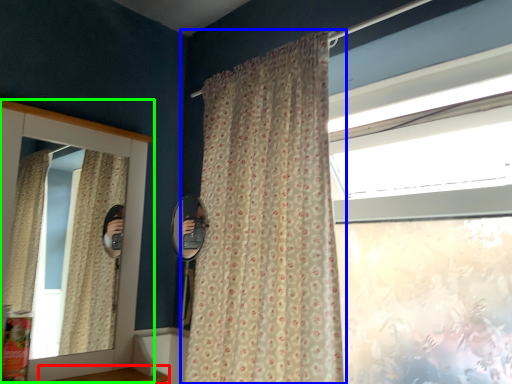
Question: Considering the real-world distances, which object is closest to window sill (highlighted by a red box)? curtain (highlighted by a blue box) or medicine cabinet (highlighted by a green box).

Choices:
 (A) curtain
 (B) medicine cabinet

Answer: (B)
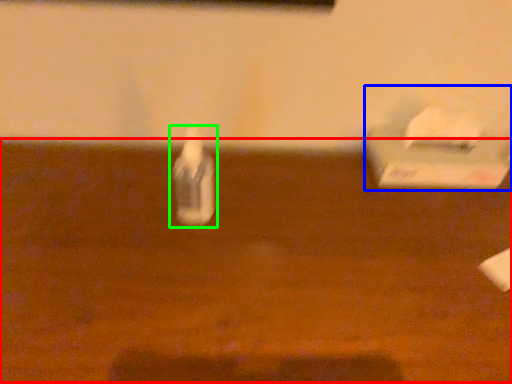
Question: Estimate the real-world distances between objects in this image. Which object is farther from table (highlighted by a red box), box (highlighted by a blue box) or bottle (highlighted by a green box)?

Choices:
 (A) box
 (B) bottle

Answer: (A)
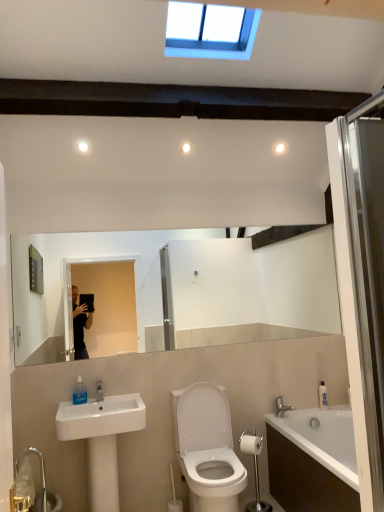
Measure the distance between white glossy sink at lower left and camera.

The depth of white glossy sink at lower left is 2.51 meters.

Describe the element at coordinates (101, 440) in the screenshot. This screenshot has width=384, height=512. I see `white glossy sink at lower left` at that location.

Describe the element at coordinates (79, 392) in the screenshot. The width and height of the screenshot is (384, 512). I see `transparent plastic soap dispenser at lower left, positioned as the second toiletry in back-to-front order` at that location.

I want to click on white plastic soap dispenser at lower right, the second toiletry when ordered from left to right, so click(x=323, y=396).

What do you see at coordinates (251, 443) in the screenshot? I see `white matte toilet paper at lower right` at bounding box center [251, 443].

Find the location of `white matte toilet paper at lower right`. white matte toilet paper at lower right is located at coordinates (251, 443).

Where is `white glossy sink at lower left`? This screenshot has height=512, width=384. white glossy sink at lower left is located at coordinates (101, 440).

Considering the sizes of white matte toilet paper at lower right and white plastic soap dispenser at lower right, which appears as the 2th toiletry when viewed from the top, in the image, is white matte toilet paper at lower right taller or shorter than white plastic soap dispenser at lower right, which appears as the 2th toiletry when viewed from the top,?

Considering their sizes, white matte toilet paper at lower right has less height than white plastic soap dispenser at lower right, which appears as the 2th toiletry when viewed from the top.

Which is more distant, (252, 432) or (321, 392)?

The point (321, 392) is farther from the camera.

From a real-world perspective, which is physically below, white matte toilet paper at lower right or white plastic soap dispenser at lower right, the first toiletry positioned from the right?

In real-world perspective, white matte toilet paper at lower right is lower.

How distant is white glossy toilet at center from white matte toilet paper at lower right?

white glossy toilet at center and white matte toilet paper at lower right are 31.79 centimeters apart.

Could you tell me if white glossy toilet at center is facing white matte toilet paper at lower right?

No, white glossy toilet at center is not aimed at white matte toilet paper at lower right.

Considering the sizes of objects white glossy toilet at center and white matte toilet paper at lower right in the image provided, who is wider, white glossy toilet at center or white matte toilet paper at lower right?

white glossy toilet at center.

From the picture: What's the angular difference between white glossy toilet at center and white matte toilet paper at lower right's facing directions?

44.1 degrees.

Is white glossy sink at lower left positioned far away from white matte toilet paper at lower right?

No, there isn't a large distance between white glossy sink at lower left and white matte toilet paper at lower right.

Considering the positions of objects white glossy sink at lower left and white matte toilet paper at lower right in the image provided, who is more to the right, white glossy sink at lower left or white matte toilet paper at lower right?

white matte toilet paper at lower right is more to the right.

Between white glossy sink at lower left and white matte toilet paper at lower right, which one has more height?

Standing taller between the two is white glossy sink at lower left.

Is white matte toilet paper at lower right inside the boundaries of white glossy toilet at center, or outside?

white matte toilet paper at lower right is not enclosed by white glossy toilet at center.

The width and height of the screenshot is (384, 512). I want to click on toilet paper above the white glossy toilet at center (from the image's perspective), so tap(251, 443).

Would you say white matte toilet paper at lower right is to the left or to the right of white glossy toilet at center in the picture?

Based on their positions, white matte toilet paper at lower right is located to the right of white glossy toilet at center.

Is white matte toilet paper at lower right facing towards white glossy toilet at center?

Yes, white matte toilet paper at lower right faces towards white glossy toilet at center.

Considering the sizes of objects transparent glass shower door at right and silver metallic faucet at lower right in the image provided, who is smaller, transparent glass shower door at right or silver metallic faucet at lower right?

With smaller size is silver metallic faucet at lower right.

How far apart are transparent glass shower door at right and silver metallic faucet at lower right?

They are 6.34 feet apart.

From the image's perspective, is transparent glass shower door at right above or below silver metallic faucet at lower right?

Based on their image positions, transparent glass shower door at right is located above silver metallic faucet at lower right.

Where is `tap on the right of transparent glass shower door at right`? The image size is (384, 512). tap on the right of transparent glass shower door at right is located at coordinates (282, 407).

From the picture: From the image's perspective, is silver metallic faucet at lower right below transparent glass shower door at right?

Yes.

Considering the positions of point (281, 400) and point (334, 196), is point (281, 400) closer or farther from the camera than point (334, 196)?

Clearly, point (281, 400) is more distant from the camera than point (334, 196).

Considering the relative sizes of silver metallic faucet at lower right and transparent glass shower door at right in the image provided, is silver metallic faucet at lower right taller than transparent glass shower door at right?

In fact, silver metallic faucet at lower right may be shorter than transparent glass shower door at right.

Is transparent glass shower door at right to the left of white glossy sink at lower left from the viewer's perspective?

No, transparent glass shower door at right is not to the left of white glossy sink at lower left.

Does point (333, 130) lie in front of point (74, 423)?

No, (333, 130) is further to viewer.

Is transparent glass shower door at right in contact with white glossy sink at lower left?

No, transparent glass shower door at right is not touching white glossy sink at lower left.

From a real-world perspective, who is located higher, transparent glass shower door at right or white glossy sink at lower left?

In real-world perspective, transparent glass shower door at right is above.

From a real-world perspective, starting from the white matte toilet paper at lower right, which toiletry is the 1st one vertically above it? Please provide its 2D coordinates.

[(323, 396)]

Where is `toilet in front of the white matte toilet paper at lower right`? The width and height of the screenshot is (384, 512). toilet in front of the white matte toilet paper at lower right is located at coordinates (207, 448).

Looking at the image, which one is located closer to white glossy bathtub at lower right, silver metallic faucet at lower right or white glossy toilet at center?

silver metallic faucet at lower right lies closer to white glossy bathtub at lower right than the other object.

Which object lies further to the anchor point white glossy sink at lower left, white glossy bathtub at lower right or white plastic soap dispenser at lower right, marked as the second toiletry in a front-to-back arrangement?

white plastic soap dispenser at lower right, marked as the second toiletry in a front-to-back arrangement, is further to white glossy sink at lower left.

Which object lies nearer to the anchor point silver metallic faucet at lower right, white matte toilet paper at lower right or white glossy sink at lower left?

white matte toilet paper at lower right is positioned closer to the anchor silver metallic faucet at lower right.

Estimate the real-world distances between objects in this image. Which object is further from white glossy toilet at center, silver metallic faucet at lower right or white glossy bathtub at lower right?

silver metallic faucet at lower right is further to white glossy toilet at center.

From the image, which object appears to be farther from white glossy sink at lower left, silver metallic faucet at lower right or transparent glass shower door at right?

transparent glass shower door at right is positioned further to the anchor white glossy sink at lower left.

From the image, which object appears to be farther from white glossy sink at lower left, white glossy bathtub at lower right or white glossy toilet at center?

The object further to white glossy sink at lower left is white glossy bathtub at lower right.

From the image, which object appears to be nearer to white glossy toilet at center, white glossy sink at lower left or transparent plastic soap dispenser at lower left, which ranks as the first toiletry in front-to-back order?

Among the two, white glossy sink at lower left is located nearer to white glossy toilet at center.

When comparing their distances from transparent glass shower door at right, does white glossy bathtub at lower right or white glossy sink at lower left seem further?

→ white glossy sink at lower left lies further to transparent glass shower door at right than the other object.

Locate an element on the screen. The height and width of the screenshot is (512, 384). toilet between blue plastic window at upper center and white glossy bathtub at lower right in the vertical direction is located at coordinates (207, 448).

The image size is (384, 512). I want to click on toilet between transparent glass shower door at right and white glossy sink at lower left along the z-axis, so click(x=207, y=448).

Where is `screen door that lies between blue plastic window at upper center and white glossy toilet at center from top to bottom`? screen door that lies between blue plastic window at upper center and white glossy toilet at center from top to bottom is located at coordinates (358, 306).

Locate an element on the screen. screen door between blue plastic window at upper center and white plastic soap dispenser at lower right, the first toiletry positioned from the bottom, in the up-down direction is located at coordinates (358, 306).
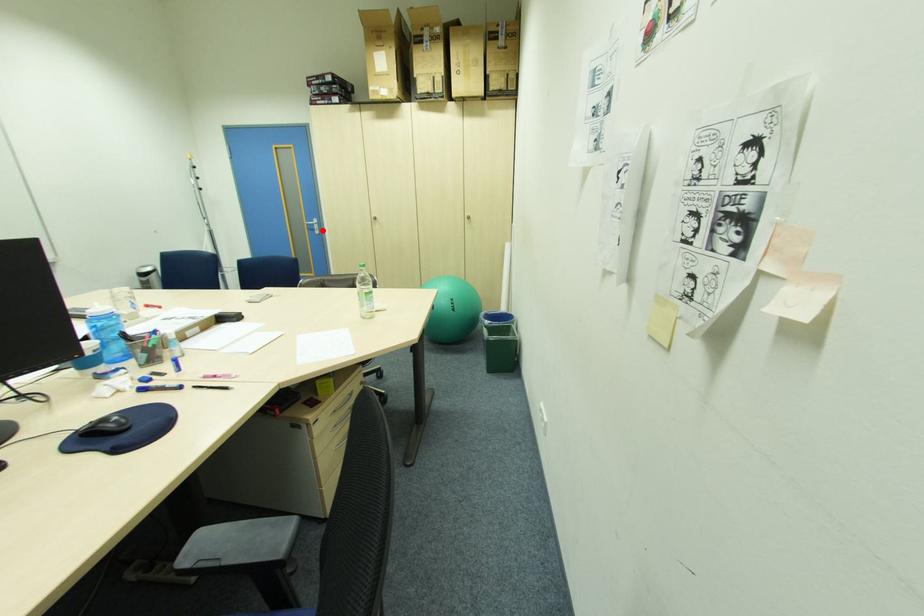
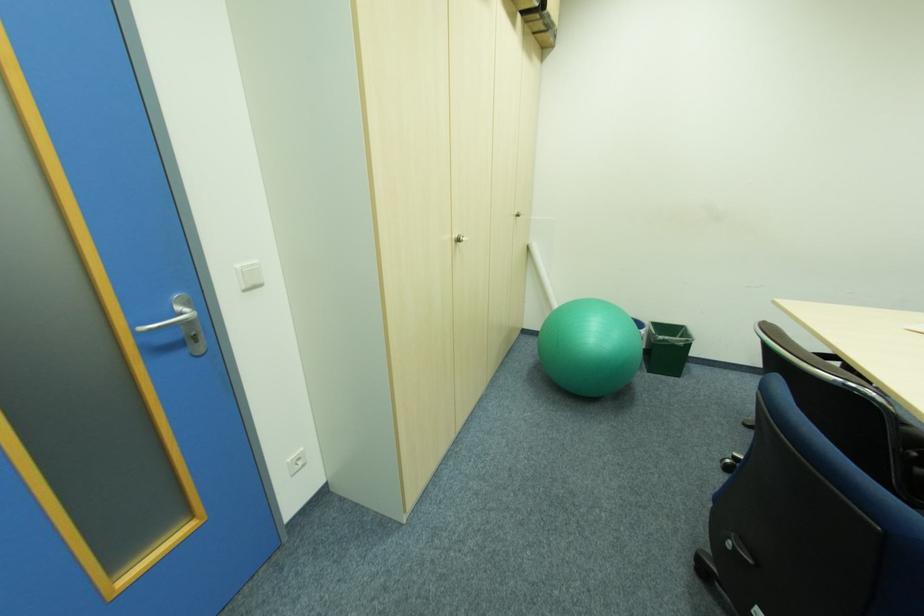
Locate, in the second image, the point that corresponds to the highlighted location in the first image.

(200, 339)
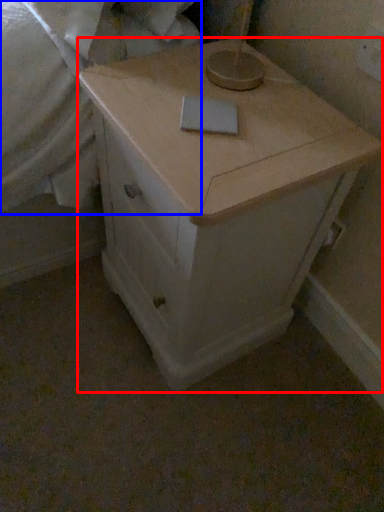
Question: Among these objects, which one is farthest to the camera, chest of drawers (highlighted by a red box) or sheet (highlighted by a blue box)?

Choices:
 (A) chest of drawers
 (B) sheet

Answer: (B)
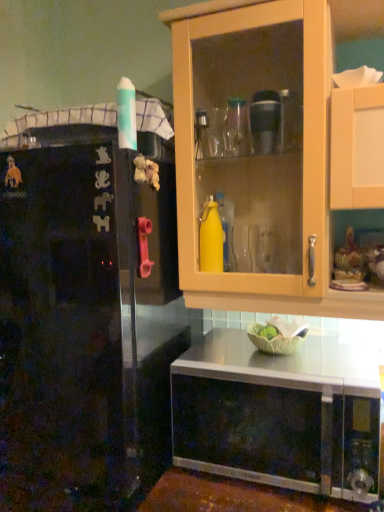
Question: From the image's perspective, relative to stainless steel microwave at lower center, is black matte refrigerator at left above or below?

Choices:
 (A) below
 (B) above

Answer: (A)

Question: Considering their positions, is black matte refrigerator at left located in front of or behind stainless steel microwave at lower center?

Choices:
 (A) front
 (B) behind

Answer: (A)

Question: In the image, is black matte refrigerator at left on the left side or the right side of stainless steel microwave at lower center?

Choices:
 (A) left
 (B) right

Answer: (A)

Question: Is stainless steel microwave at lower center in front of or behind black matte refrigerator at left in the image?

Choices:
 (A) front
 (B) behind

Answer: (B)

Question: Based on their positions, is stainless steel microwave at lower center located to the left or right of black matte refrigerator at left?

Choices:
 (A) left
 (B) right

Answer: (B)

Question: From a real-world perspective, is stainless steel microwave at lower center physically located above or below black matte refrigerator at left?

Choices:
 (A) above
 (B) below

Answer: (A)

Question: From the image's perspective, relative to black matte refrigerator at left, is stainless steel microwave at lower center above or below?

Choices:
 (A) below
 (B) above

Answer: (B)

· · · · · · ·

Can you copy out the stretch of the data above, from the line containing "Standing taller between" through the line containing "white matte toilet paper at lower right is not", with every word unchanged?

=== Solution ===
Standing taller between the two is white glossy sink at lower left.

Is white matte toilet paper at lower right inside the boundaries of white glossy toilet at center, or outside?

white matte toilet paper at lower right is not enclosed by white glossy toilet at center.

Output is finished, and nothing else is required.